- Prompt -
Reproduce all of the entries below exactly, without images.

Image change detection data:
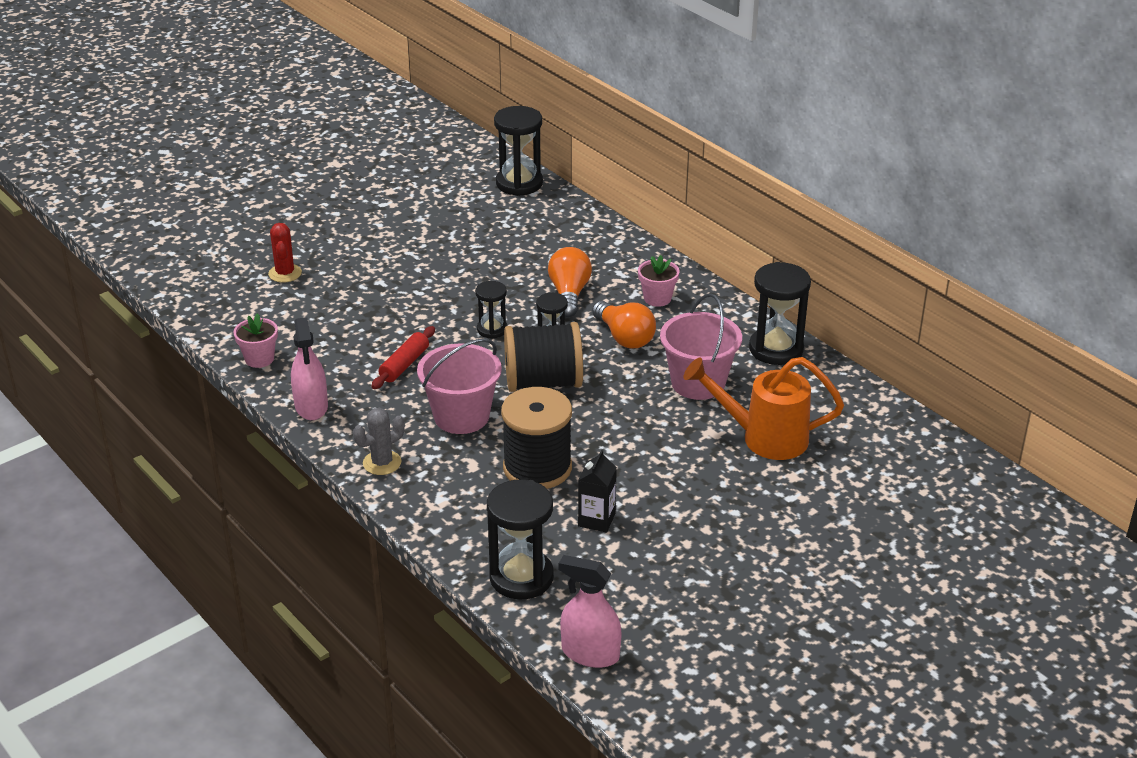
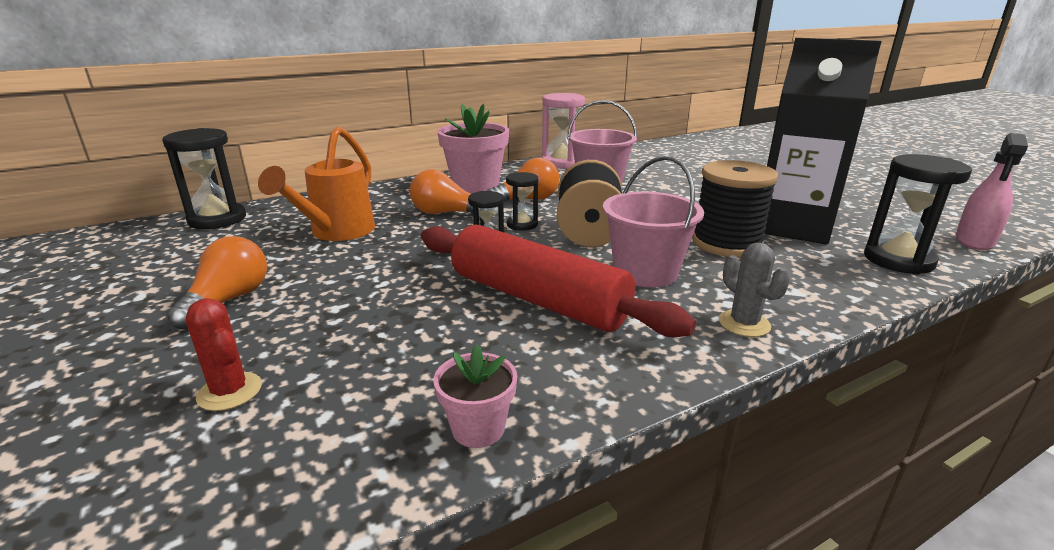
camera: 80 degrees left, 10 degrees down
(285, 273) = (230, 391): red cactus -> red cactus turned 45 degrees clockwise
(311, 406) = (622, 375): pink spray bottle -> none
(382, 238) = (228, 300): none -> orange light bulb
(404, 365) = (537, 299): red rolling pin -> red rolling pin, size x2.20
(596, 520) = (793, 227): black carton -> black carton, size x2.47
(657, 298) = (475, 186): pink flower pot -> pink flower pot, size x1.90
(763, 438) = (668, 174): orange watering can -> orange watering can (336, 233)
(776, 349) = (561, 163): black hourglass -> pink hourglass

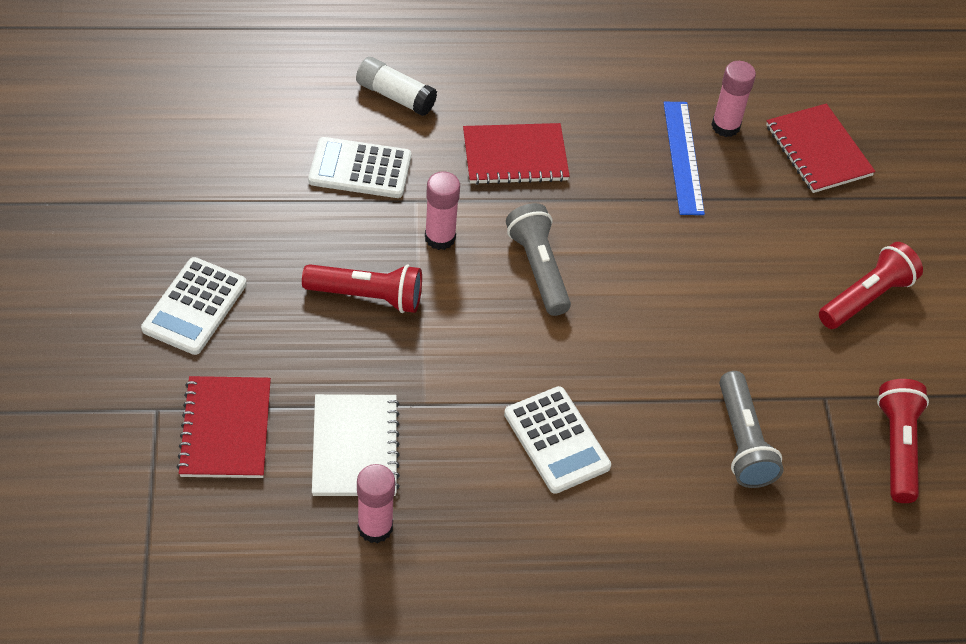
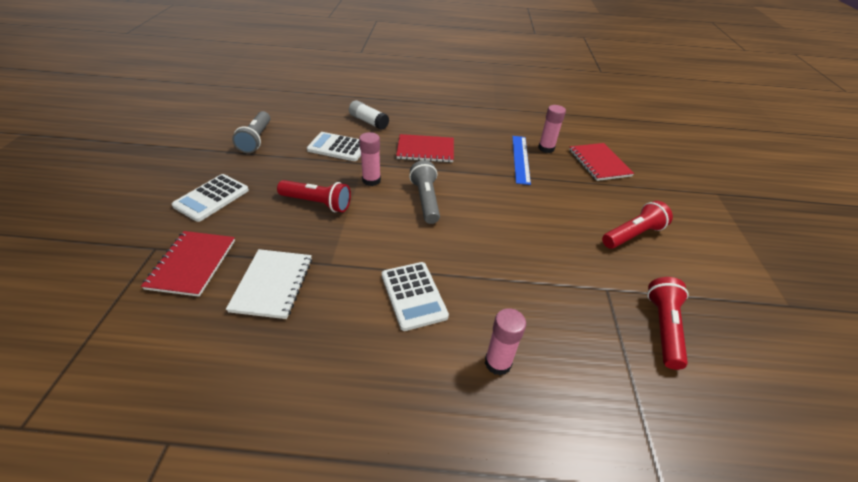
camera: 10 degrees right, 10 degrees down
(375, 527) = (263, 339): pink glue stick -> pink glue stick (498, 363)
(742, 441) = (547, 311): grey flashlight -> grey flashlight (256, 139)

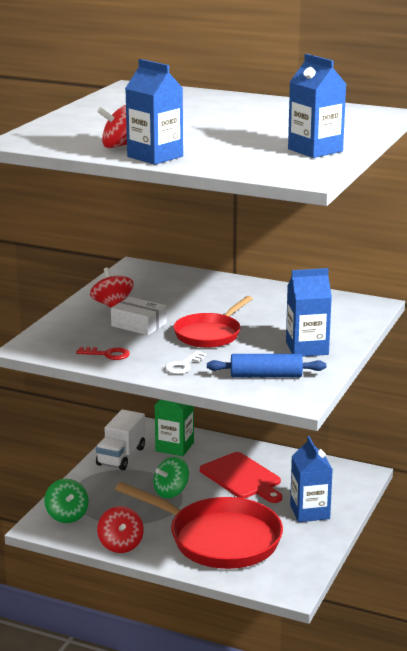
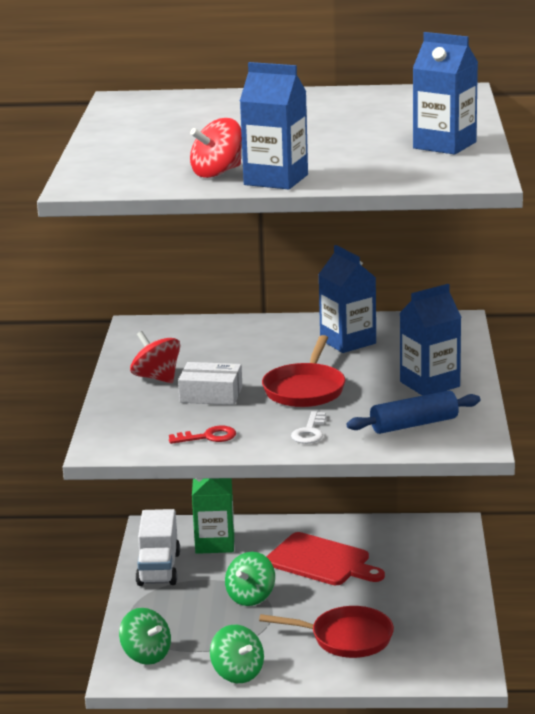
camera: 20 degrees left, 0 degrees up
(120, 545) = (237, 673): red spinning top -> green spinning top
(218, 539) = (346, 638): red pan -> red pan, size x0.59
(309, 512) = (426, 582): blue carton -> blue carton (348, 342)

- Output of the task -
camera: 80 degrees left, 10 degrees down
(285, 273) = (230, 391): red cactus -> red cactus turned 45 degrees clockwise
(311, 406) = (622, 375): pink spray bottle -> none
(382, 238) = (228, 300): none -> orange light bulb
(404, 365) = (537, 299): red rolling pin -> red rolling pin, size x2.20
(596, 520) = (793, 227): black carton -> black carton, size x2.47
(657, 298) = (475, 186): pink flower pot -> pink flower pot, size x1.90
(763, 438) = (668, 174): orange watering can -> orange watering can (336, 233)
(776, 349) = (561, 163): black hourglass -> pink hourglass

camera: 10 degrees right, 10 degrees down
(375, 527) = (263, 339): pink glue stick -> pink glue stick (498, 363)
(742, 441) = (547, 311): grey flashlight -> grey flashlight (256, 139)

camera: 20 degrees left, 0 degrees up
(120, 545) = (237, 673): red spinning top -> green spinning top
(218, 539) = (346, 638): red pan -> red pan, size x0.59
(309, 512) = (426, 582): blue carton -> blue carton (348, 342)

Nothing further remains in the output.